* [What to do] Beneath this line are the data; copy exactly the part of them that opens with the line containing "BUTTON2: none -> KY-004" and closes with the line containing "TOF pin SDA: 2 -> TX", and only that part.

* [Materials provided]

---

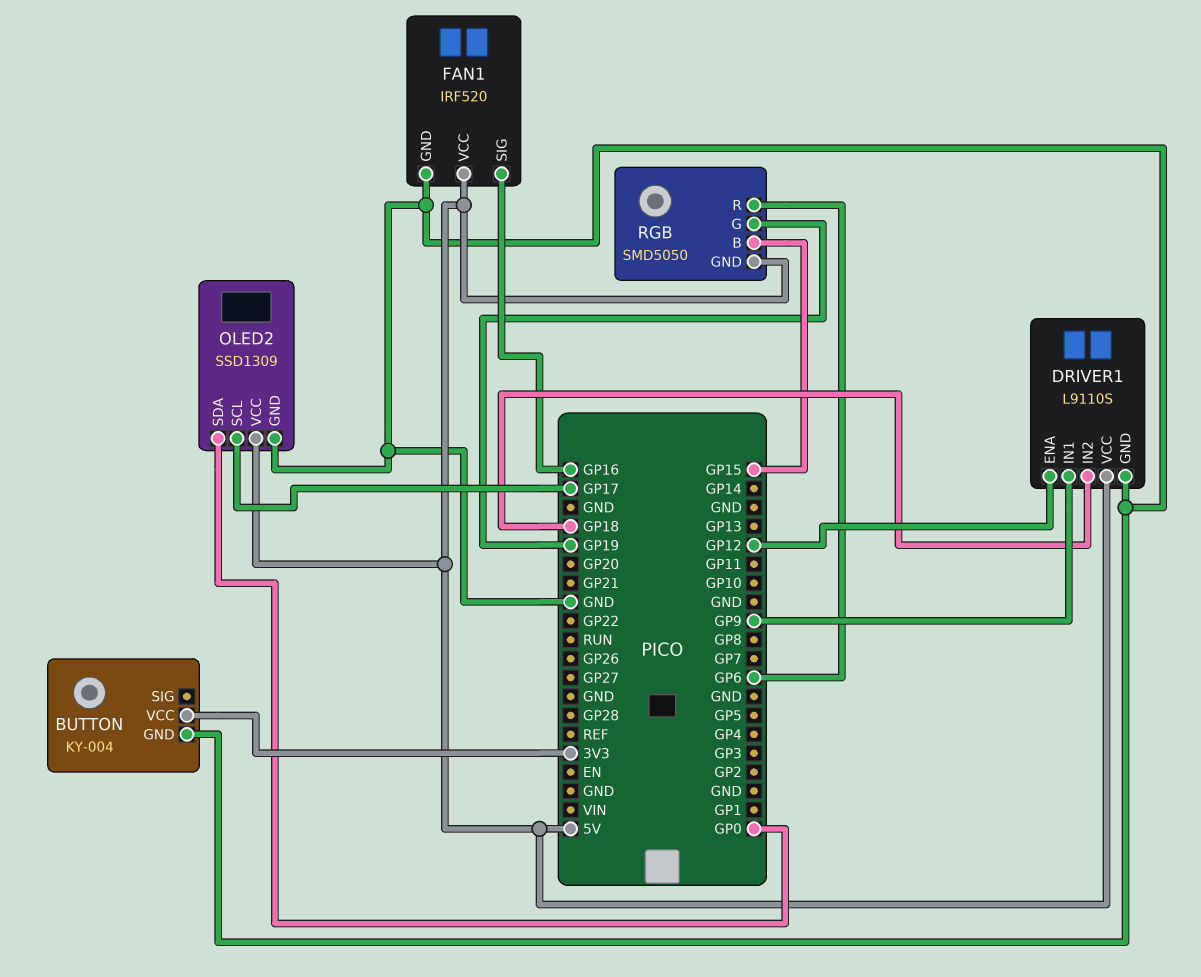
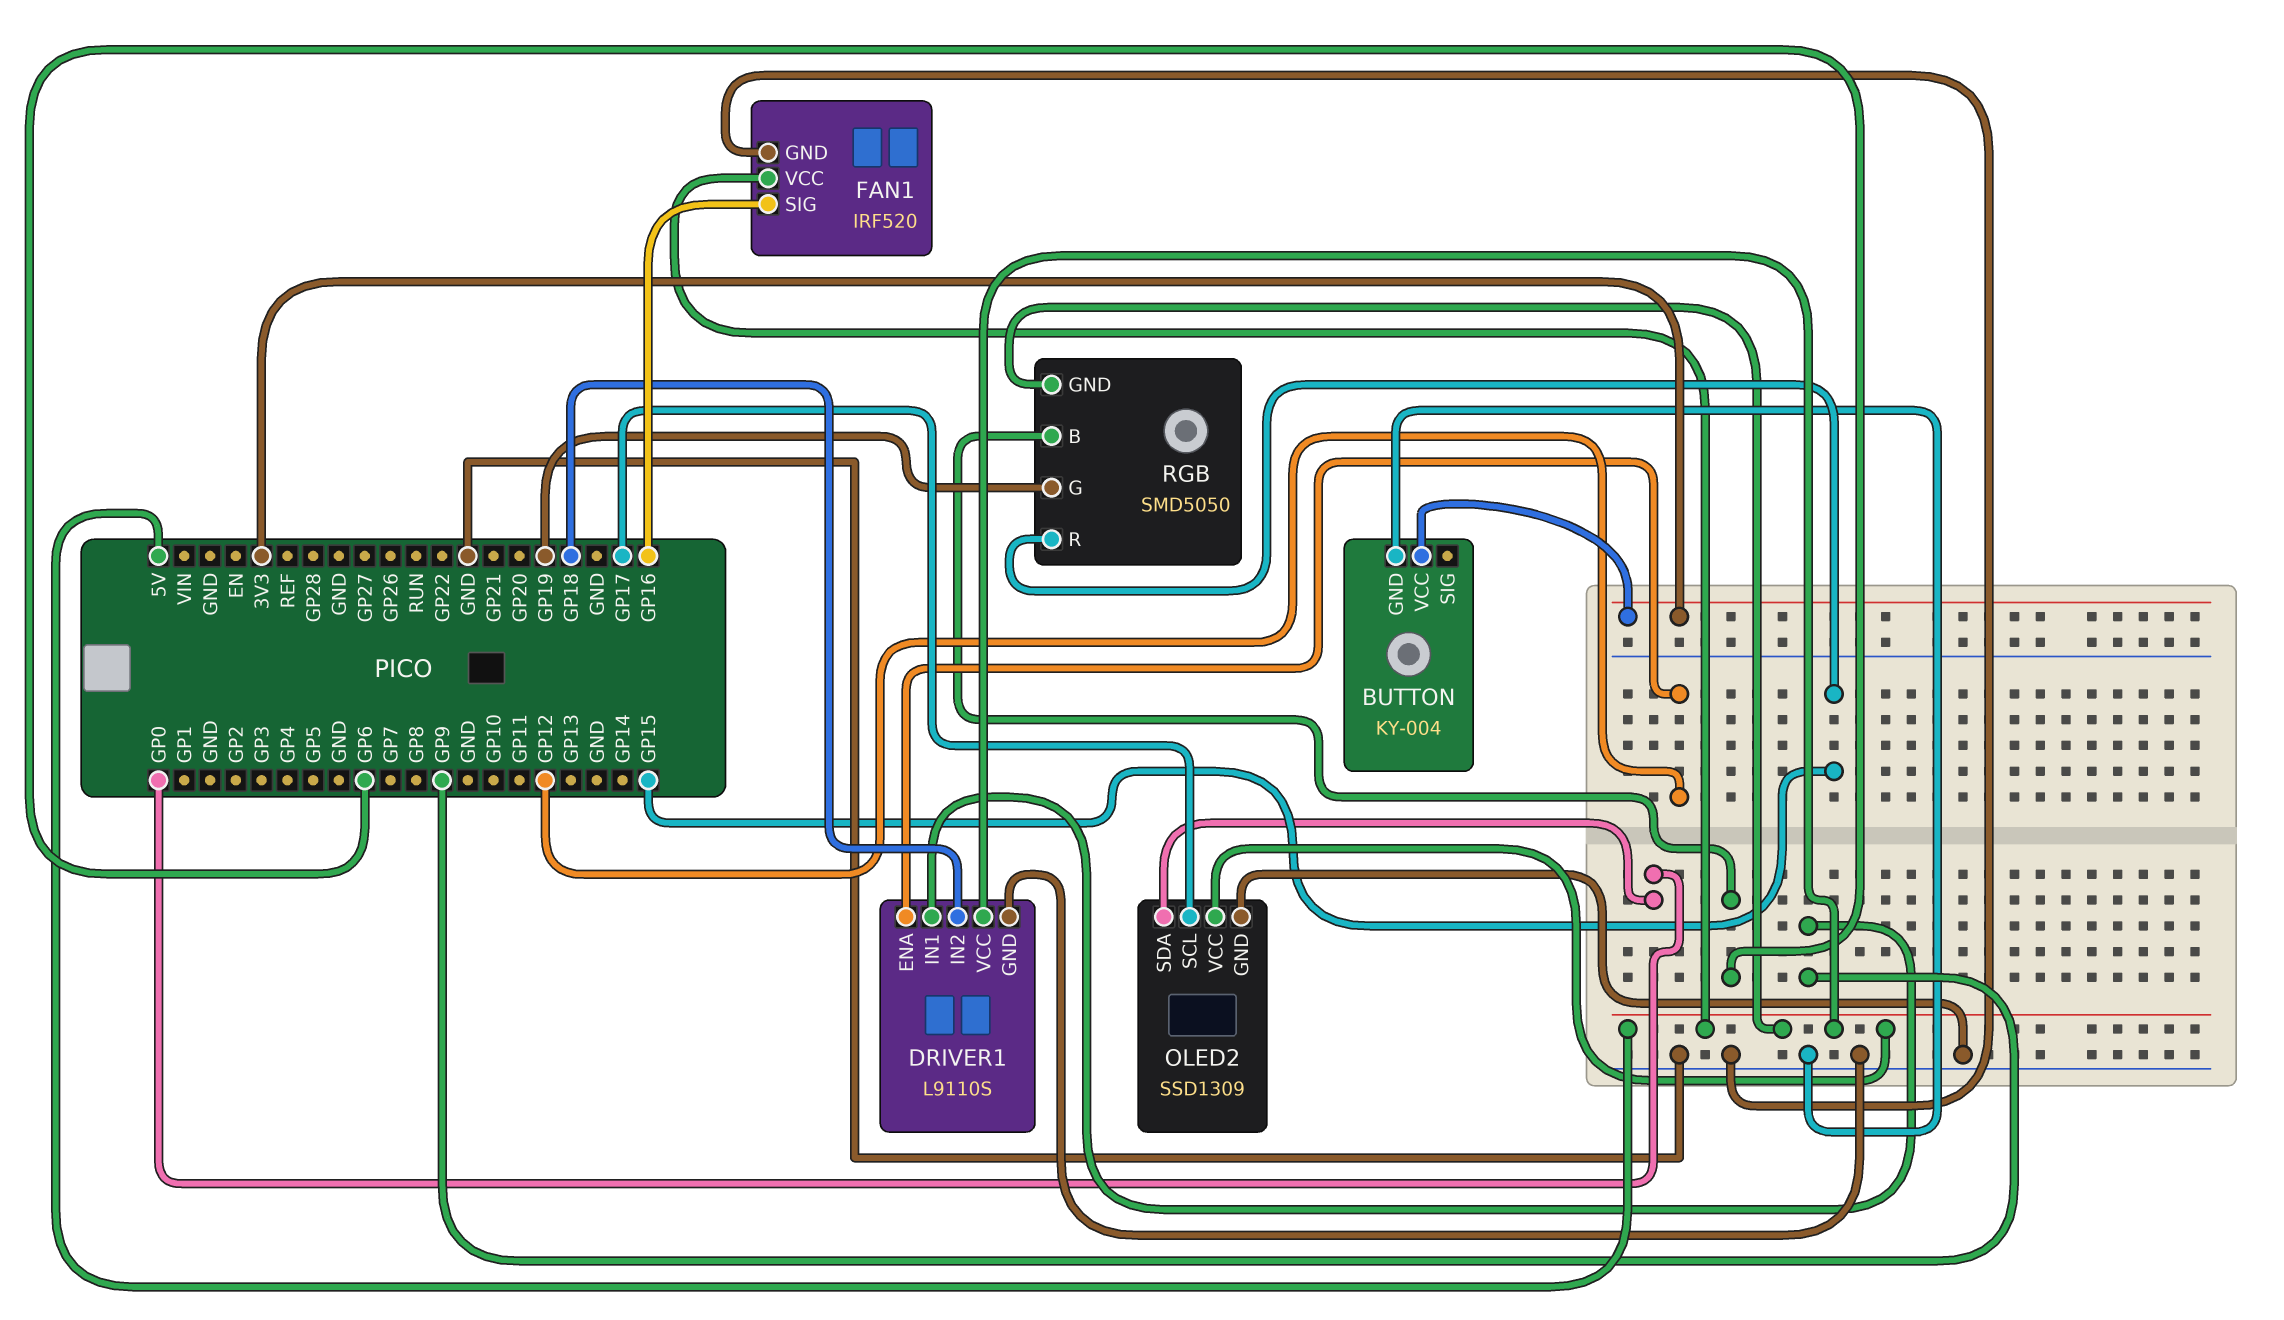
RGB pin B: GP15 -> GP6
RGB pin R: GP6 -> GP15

---

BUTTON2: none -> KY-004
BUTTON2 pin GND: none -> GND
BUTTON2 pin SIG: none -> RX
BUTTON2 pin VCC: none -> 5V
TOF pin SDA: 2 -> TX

---

* [Response to the task]
BUTTON2: none -> KY-004
BUTTON2 pin GND: none -> GND
BUTTON2 pin SIG: none -> RX
BUTTON2 pin VCC: none -> 5V
TOF pin SDA: 2 -> TX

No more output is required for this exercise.